TASK OBJECTIVE »
If a line in the entries below contains "purple", copy it.

•••••

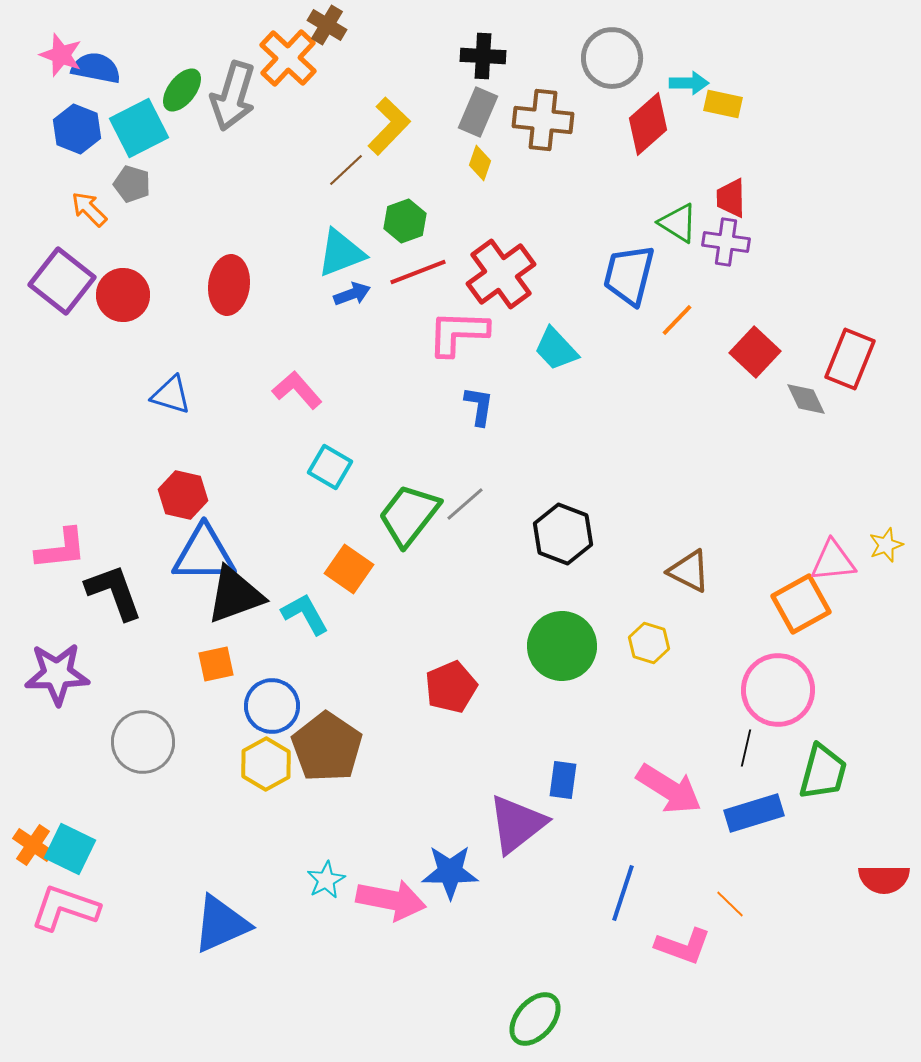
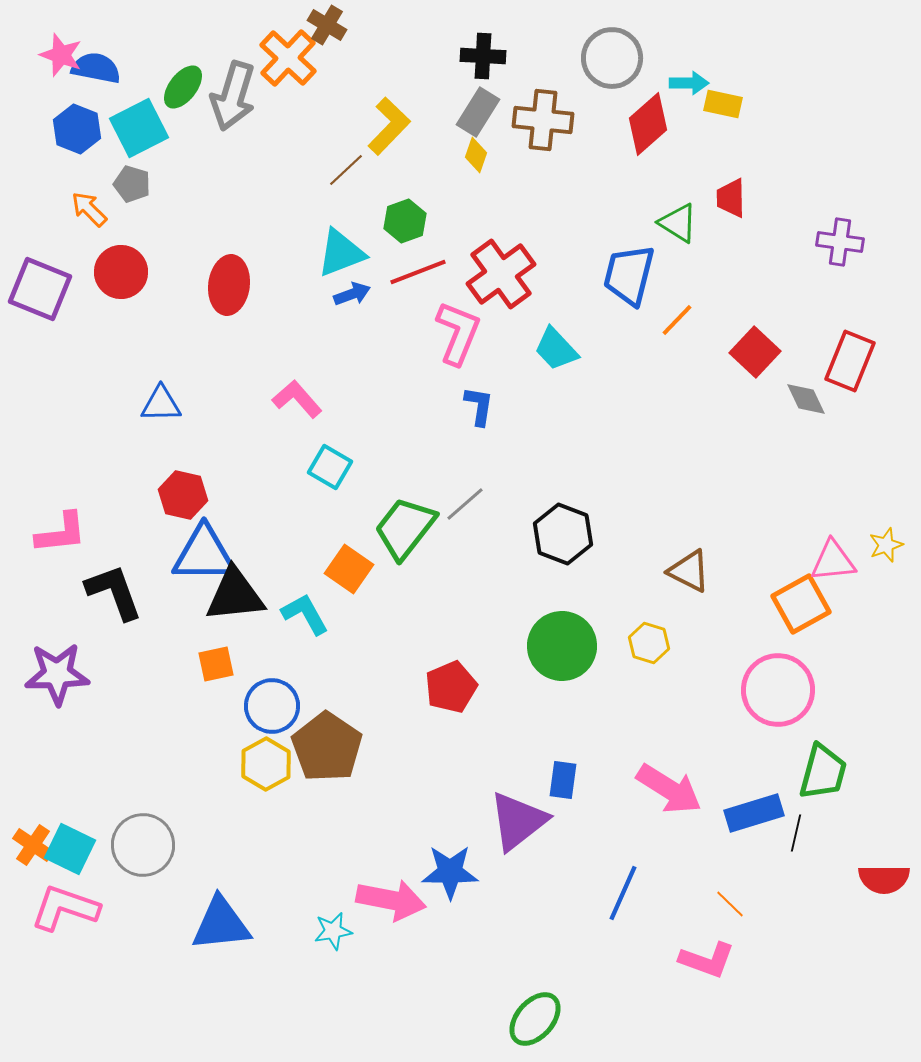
green ellipse at (182, 90): moved 1 px right, 3 px up
gray rectangle at (478, 112): rotated 9 degrees clockwise
yellow diamond at (480, 163): moved 4 px left, 8 px up
purple cross at (726, 242): moved 114 px right
purple square at (62, 281): moved 22 px left, 8 px down; rotated 16 degrees counterclockwise
red circle at (123, 295): moved 2 px left, 23 px up
pink L-shape at (458, 333): rotated 110 degrees clockwise
red rectangle at (850, 359): moved 2 px down
pink L-shape at (297, 390): moved 9 px down
blue triangle at (171, 395): moved 10 px left, 9 px down; rotated 18 degrees counterclockwise
green trapezoid at (409, 515): moved 4 px left, 13 px down
pink L-shape at (61, 549): moved 16 px up
black triangle at (235, 595): rotated 14 degrees clockwise
gray circle at (143, 742): moved 103 px down
black line at (746, 748): moved 50 px right, 85 px down
purple triangle at (517, 824): moved 1 px right, 3 px up
cyan star at (326, 880): moved 7 px right, 51 px down; rotated 18 degrees clockwise
blue line at (623, 893): rotated 6 degrees clockwise
blue triangle at (221, 924): rotated 18 degrees clockwise
pink L-shape at (683, 946): moved 24 px right, 14 px down
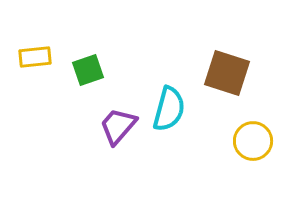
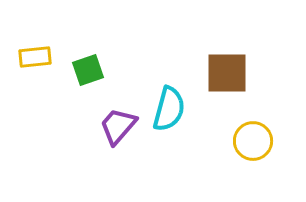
brown square: rotated 18 degrees counterclockwise
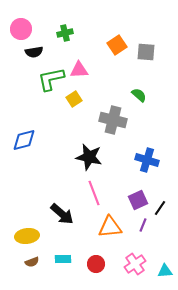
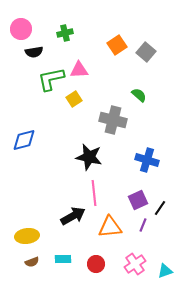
gray square: rotated 36 degrees clockwise
pink line: rotated 15 degrees clockwise
black arrow: moved 11 px right, 2 px down; rotated 70 degrees counterclockwise
cyan triangle: rotated 14 degrees counterclockwise
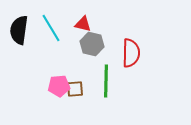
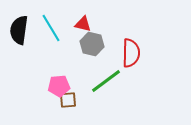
green line: rotated 52 degrees clockwise
brown square: moved 7 px left, 11 px down
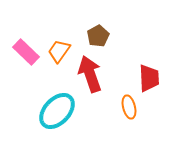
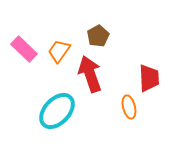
pink rectangle: moved 2 px left, 3 px up
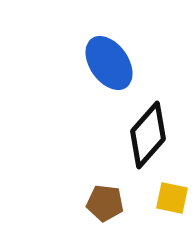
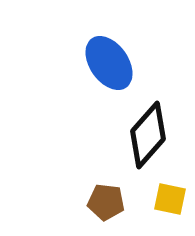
yellow square: moved 2 px left, 1 px down
brown pentagon: moved 1 px right, 1 px up
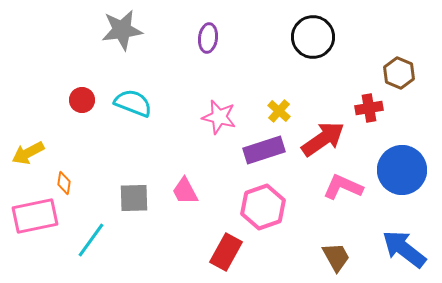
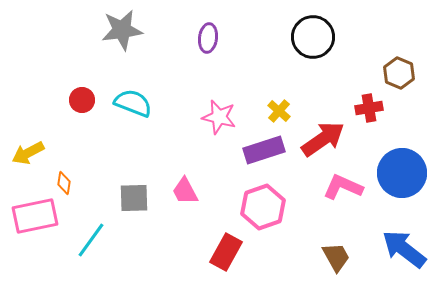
blue circle: moved 3 px down
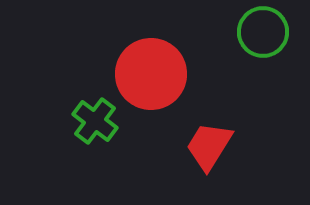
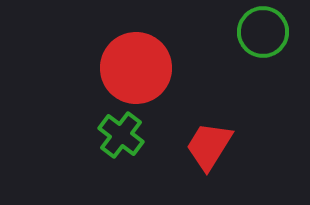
red circle: moved 15 px left, 6 px up
green cross: moved 26 px right, 14 px down
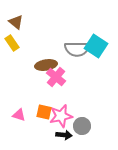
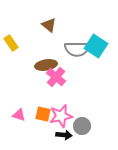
brown triangle: moved 33 px right, 3 px down
yellow rectangle: moved 1 px left
orange square: moved 1 px left, 2 px down
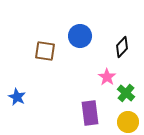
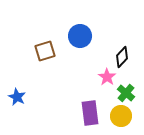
black diamond: moved 10 px down
brown square: rotated 25 degrees counterclockwise
yellow circle: moved 7 px left, 6 px up
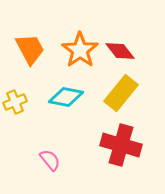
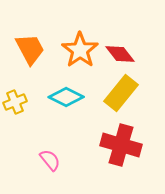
red diamond: moved 3 px down
cyan diamond: rotated 16 degrees clockwise
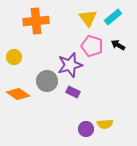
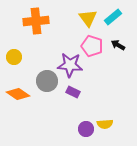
purple star: rotated 20 degrees clockwise
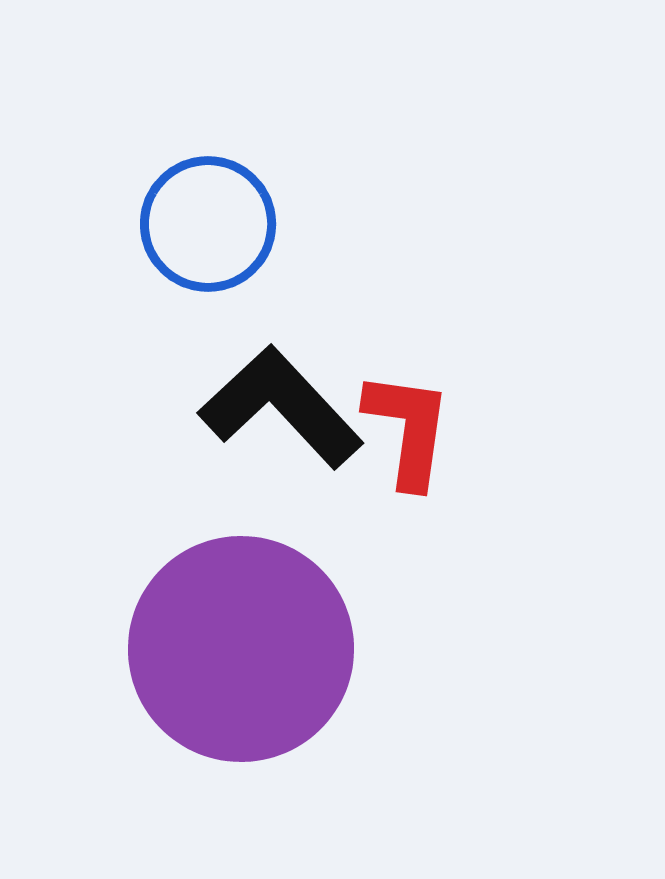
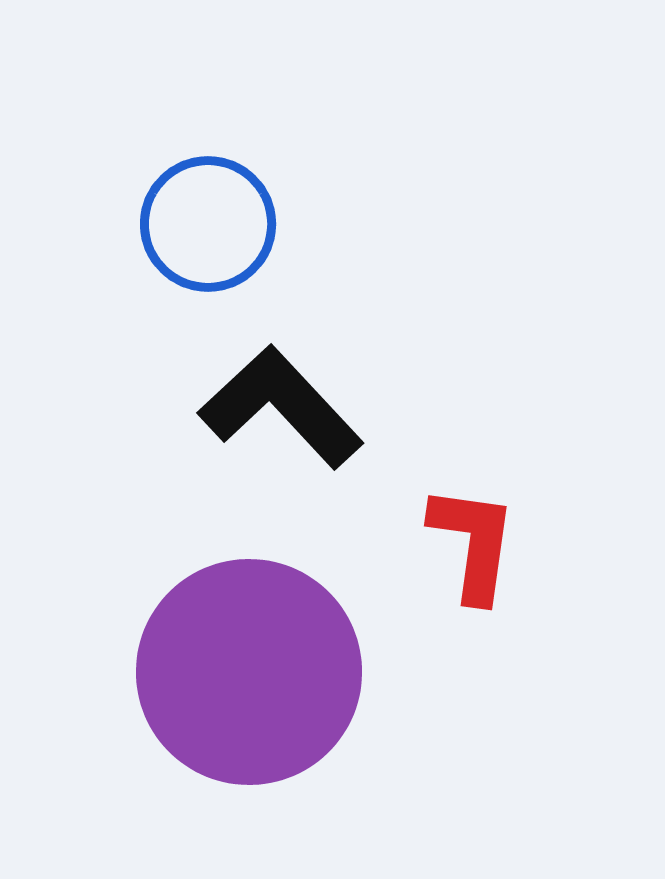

•••••

ANSWER TO THIS TASK »
purple cross at (726, 242): moved 114 px right
purple square at (62, 281): moved 22 px left, 8 px down; rotated 16 degrees counterclockwise
purple triangle at (517, 824): moved 1 px right, 3 px up
purple star: rotated 20 degrees clockwise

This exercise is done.